Give each line of the records again exactly and omit every picture.

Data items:

Start of Block

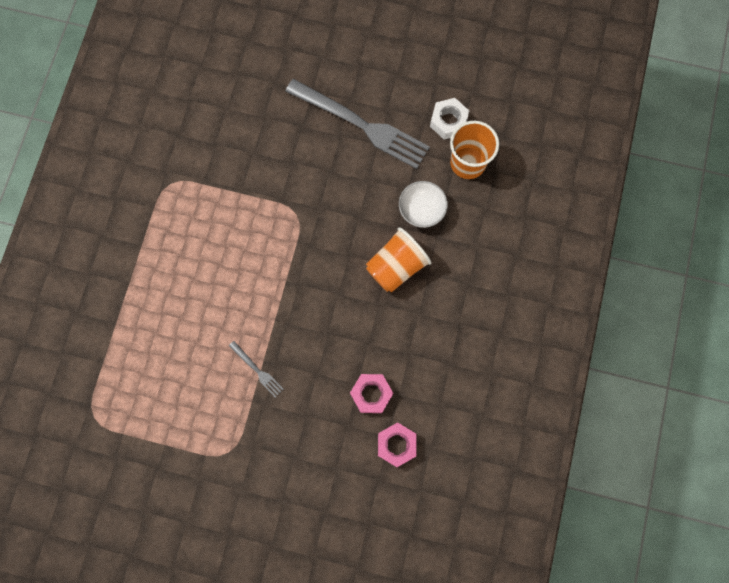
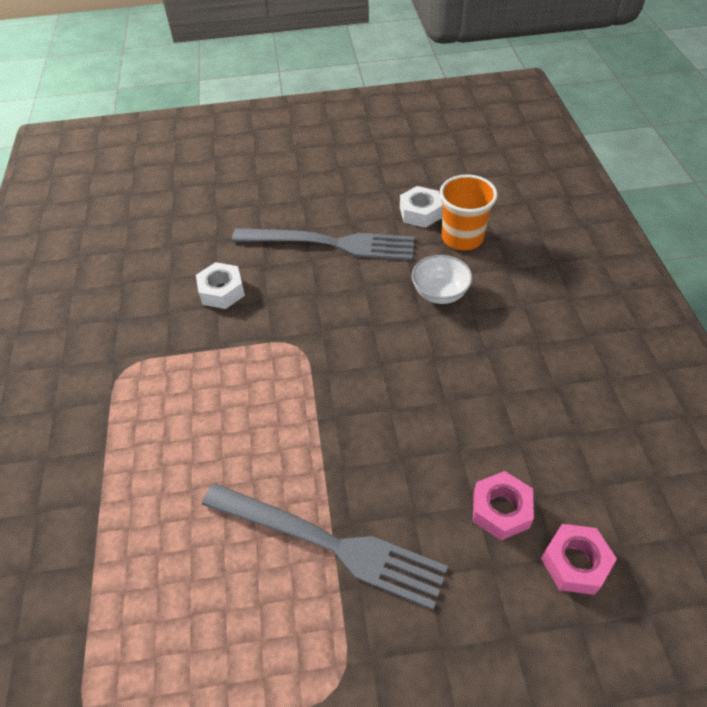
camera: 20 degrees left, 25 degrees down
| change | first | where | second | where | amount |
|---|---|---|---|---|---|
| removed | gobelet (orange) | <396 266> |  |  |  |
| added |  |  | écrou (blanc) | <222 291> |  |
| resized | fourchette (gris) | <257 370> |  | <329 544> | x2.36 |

End of Block

**Reply**
camera: 20 degrees left, 25 degrees down
| change | first | where | second | where | amount |
|---|---|---|---|---|---|
| removed | gobelet (orange) | <396 266> |  |  |  |
| added |  |  | écrou (blanc) | <222 291> |  |
| resized | fourchette (gris) | <257 370> |  | <329 544> | x2.36 |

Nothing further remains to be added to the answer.